**Exercise aim**
The answer must consist of every line from the entries that holds the word "black".

**Extracted records**

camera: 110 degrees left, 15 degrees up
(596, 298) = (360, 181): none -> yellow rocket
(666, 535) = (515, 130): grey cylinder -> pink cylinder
---
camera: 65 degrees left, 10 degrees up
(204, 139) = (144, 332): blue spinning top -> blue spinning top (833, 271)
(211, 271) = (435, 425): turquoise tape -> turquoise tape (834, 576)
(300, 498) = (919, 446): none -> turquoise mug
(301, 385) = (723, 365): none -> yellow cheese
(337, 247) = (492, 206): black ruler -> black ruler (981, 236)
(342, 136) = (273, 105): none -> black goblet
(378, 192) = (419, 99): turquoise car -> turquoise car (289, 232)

**Output of the exercise**
(337, 247) = (492, 206): black ruler -> black ruler (981, 236)
(342, 136) = (273, 105): none -> black goblet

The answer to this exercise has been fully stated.